> [Material for this task]

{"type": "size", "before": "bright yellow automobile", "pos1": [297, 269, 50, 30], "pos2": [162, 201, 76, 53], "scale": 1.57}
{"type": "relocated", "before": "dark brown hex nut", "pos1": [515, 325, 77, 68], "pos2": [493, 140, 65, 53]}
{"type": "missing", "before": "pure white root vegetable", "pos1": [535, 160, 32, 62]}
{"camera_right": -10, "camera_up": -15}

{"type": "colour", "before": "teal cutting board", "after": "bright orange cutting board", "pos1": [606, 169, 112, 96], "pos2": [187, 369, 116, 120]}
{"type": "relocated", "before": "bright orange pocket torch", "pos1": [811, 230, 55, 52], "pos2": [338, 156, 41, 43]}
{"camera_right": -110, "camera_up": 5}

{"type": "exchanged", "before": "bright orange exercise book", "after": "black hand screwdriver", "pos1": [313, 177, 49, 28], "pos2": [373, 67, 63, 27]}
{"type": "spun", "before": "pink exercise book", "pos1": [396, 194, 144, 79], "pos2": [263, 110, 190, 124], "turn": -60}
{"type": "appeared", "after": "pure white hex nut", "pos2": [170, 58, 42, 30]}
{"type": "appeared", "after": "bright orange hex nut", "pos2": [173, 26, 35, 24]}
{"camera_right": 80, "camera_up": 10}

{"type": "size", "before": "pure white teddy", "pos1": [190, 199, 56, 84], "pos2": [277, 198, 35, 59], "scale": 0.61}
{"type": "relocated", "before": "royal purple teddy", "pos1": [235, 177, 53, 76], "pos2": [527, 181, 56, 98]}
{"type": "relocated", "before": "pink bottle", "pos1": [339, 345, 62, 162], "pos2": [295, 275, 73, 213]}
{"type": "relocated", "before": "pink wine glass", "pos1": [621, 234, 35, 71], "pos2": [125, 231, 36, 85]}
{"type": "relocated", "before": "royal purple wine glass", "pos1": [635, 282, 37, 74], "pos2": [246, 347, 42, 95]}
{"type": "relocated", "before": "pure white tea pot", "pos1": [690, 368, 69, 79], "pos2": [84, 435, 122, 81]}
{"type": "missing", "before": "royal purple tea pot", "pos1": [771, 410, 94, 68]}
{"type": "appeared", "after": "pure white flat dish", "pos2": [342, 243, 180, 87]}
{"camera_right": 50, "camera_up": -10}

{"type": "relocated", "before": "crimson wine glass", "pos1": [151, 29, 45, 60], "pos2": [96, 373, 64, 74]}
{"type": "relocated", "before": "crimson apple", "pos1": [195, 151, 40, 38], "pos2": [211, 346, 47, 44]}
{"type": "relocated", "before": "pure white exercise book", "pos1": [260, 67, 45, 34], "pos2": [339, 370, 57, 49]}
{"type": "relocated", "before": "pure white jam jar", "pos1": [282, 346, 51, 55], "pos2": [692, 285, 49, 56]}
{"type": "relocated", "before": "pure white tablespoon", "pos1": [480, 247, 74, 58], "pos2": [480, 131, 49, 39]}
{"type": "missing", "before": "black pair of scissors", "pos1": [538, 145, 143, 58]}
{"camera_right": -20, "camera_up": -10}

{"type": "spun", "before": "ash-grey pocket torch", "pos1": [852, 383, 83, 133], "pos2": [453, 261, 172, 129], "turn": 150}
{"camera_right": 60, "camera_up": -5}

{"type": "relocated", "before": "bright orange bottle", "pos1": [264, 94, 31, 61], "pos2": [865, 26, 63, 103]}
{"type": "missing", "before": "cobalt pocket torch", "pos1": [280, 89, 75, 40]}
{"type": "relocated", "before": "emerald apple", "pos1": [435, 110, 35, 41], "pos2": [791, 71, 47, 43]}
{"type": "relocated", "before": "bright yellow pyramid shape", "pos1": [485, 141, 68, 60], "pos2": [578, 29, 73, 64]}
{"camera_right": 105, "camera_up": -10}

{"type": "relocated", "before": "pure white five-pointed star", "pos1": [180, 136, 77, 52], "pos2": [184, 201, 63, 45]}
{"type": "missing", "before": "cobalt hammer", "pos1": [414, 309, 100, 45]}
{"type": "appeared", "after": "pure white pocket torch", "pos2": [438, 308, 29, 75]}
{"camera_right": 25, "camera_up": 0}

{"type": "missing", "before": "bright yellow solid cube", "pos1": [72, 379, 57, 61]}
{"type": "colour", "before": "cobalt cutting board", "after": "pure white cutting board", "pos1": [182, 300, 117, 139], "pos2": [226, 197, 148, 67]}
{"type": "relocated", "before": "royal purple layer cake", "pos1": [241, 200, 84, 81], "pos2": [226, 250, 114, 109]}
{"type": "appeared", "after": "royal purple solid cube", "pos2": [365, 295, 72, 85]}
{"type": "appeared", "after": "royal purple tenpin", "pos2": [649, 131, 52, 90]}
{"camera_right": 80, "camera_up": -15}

> [Problem to solve]
Among the lines above, find those that contain the word "turn" and copy them.

> [Answer for this exercise]
{"type": "spun", "before": "pink exercise book", "pos1": [396, 194, 144, 79], "pos2": [263, 110, 190, 124], "turn": -60}
{"type": "spun", "before": "ash-grey pocket torch", "pos1": [852, 383, 83, 133], "pos2": [453, 261, 172, 129], "turn": 150}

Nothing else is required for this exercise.